### Brief
Exactly the lines below, starting with the one containing "cyan brick M11" and going on through the one containing "white brick G6:H6", must be reproduced, both ends included, and no pictures with them.

### Data shown
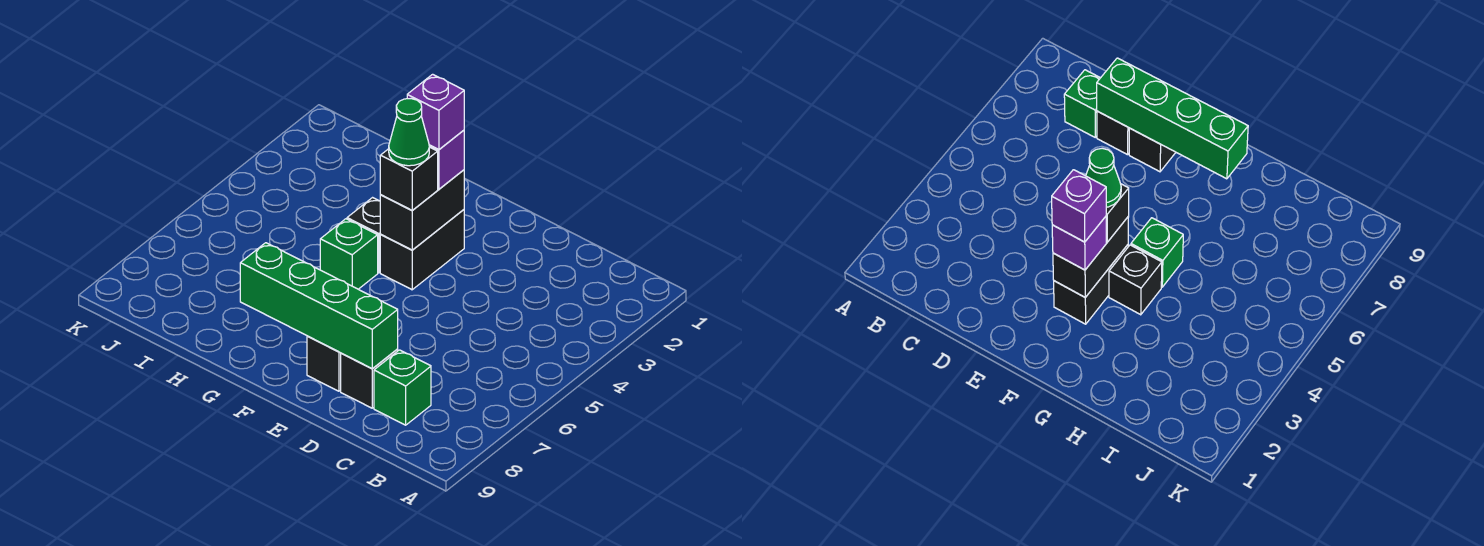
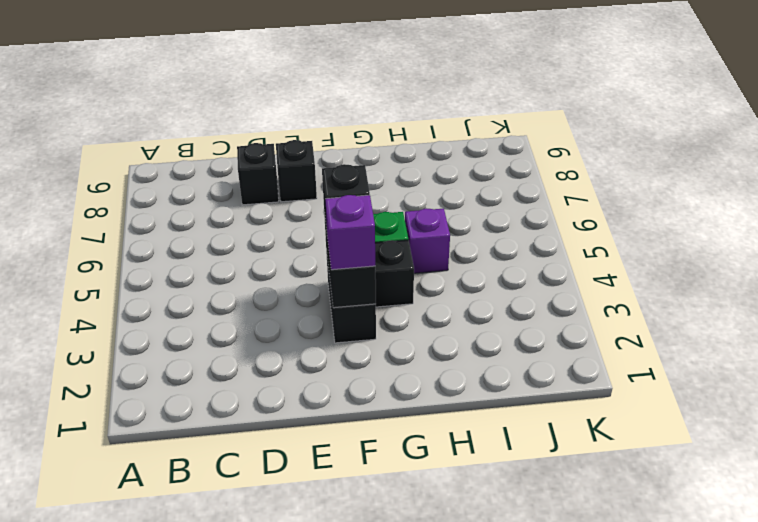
green brick C8 level 1 -> none
green brick D8:G8 level 2 -> none
purple brick F3 level 4 -> purple brick H5 level 1
green cone F4 level 4 -> none

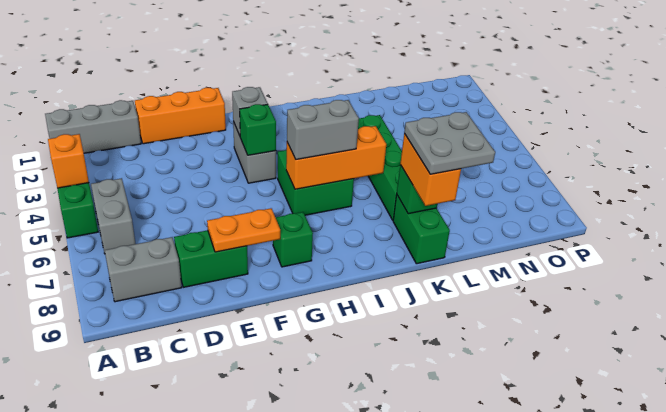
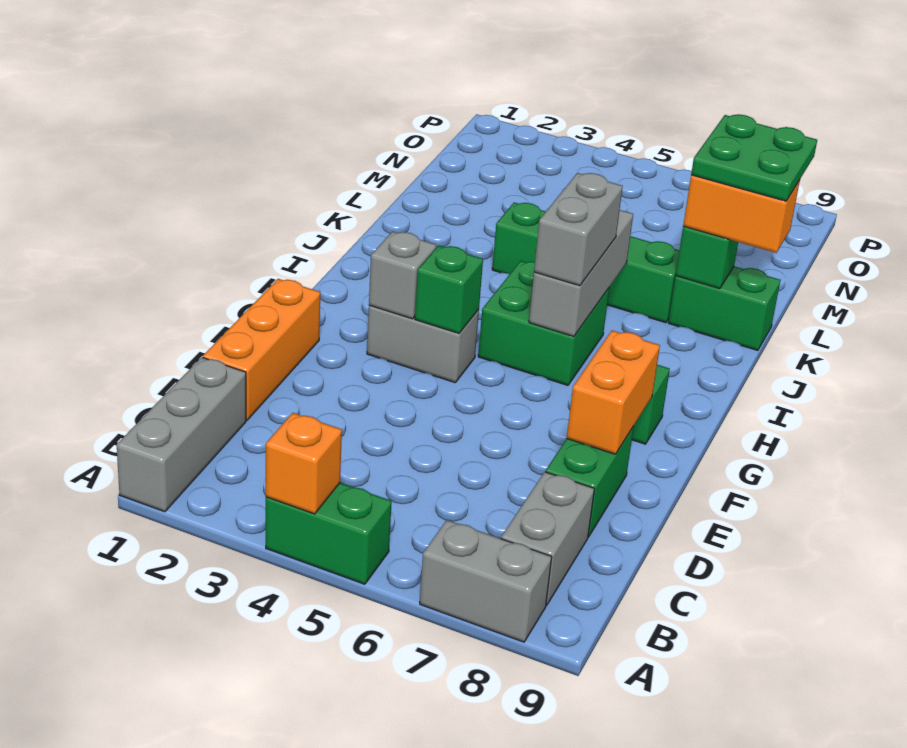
grey brick B5:B6 level 1 -> grey brick A7:A8 level 1
orange plate E8:F8 level 2 -> orange brick E8:F8 level 2
orange brick H6:J6 level 2 -> grey brick H6:J6 level 2
grey plate K8:L9 level 4 -> green plate K8:L9 level 4

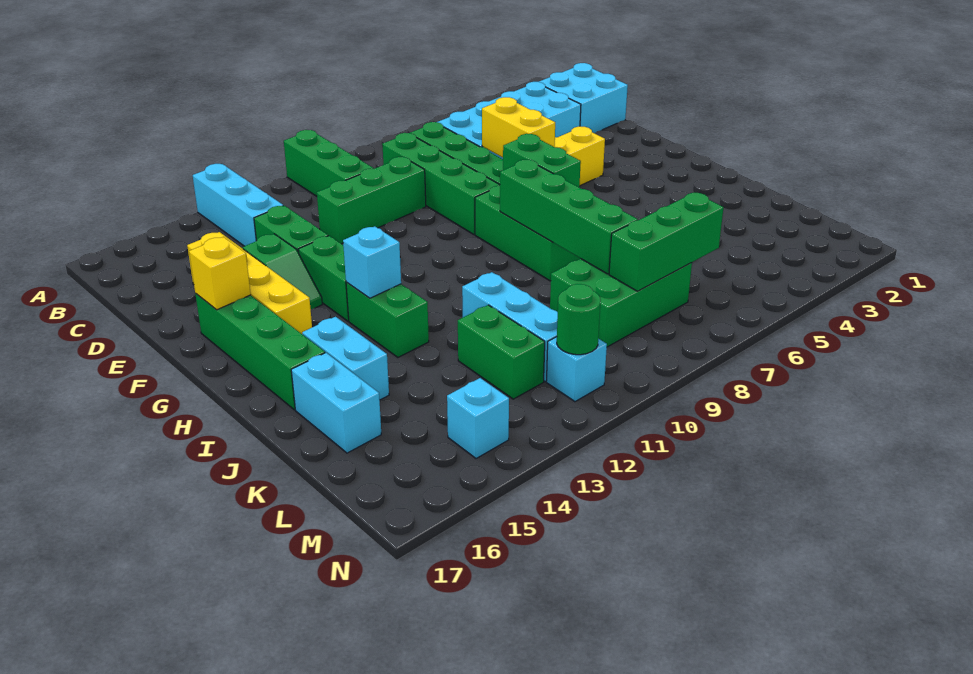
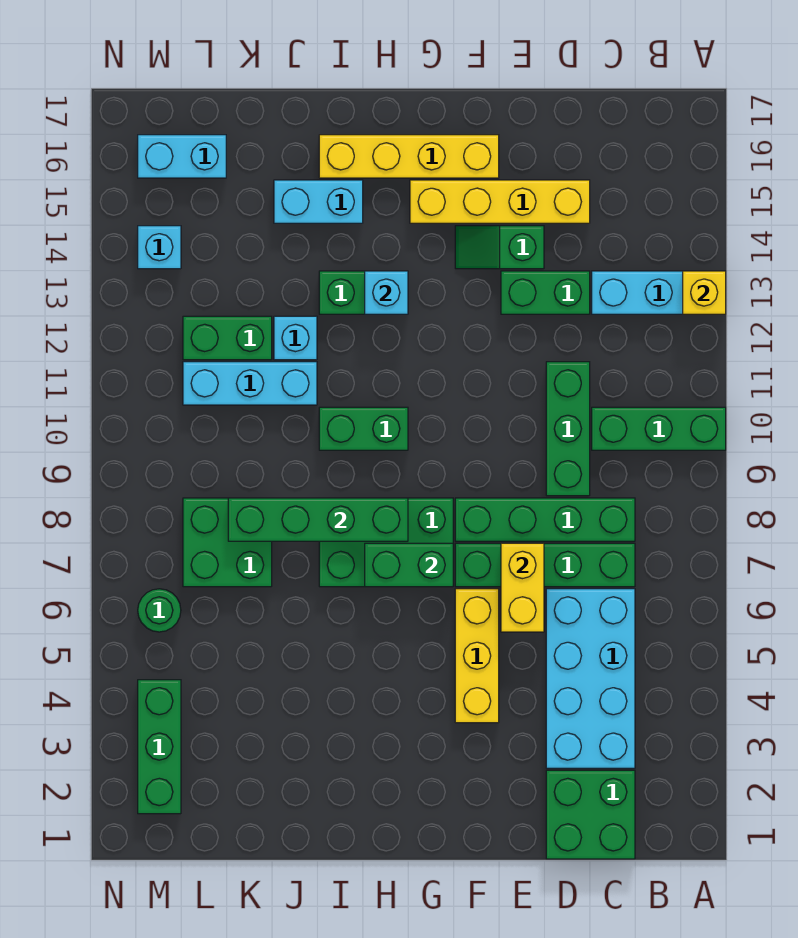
cyan brick C1:D2 level 1 -> green brick C1:D2 level 1
yellow brick E6:F6 level 2 -> yellow brick E6:E7 level 2
green brick F13:G13 level 1 -> green brick H10:I10 level 1
green brick F16:I16 level 1 -> yellow brick F16:I16 level 1
yellow brick F16 level 2 -> yellow brick A13 level 2
cyan brick J16:K16 level 1 -> cyan brick L16:M16 level 1
green brick K7:L9 level 1 -> green brick K7:L8 level 1
green brick L6:L8 level 2 -> green brick M2:M4 level 1
cyan brick M11 level 1 -> cyan brick J12 level 1
green round brick M11 level 2 -> green round brick M6 level 1

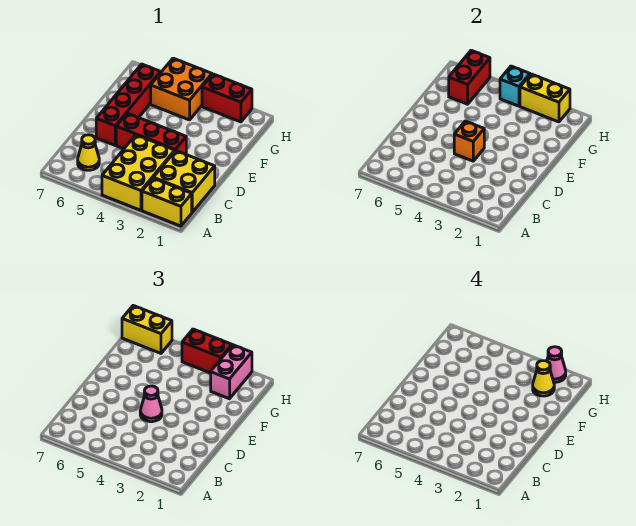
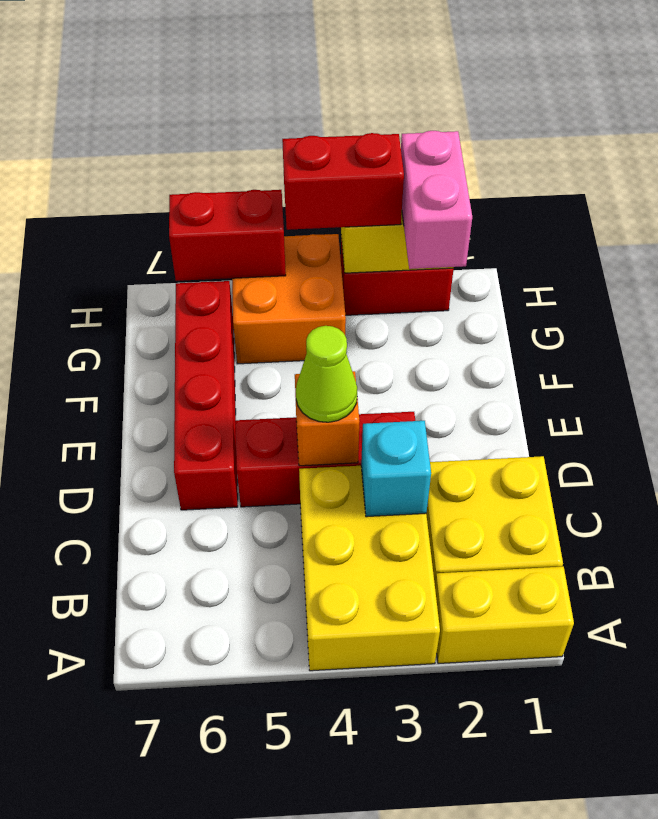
yellow cone B6 level 1 -> none
pink cone D4 level 3 -> lime cone D4 level 3
yellow cone G2 level 4 -> none
red brick G6:H6 level 2 -> red brick H5:H6 level 2
pink cone H2 level 4 -> none
cyan brick H4 level 2 -> cyan brick C3 level 2
yellow brick H6:H7 level 3 -> none

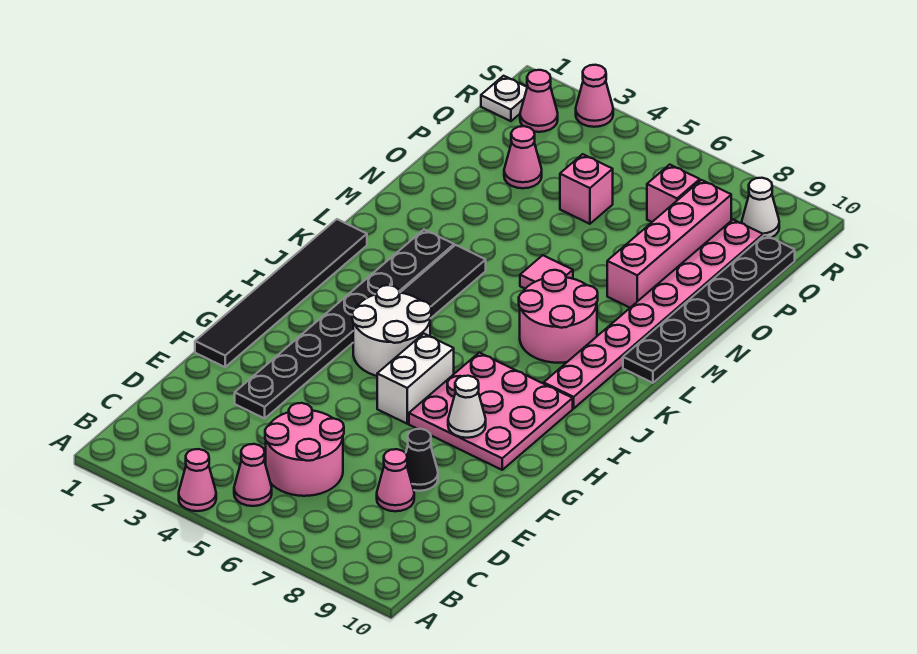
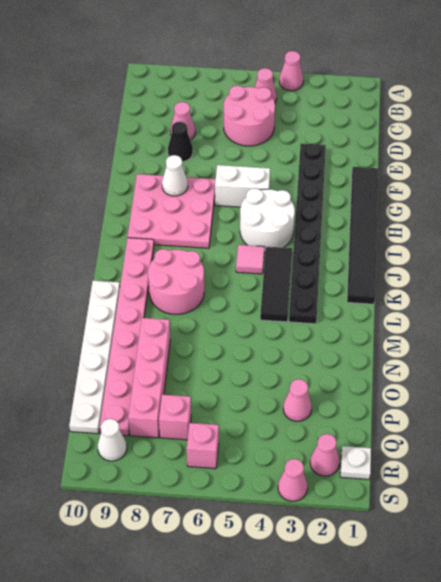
white brick G6:H6 level 1 -> white brick G5:G6 level 1
black plate L10:Q10 level 1 -> white plate L10:Q10 level 1
pink tile M6 level 1 -> pink tile J5 level 1
pink brick P5 level 1 -> pink brick R6 level 1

### Result for this exercise
cyan brick M11 level 1 -> cyan brick J12 level 1
green round brick M11 level 2 -> green round brick M6 level 1

yellow cone B6 level 1 -> none
pink cone D4 level 3 -> lime cone D4 level 3
yellow cone G2 level 4 -> none
red brick G6:H6 level 2 -> red brick H5:H6 level 2
pink cone H2 level 4 -> none
cyan brick H4 level 2 -> cyan brick C3 level 2
yellow brick H6:H7 level 3 -> none

white brick G6:H6 level 1 -> white brick G5:G6 level 1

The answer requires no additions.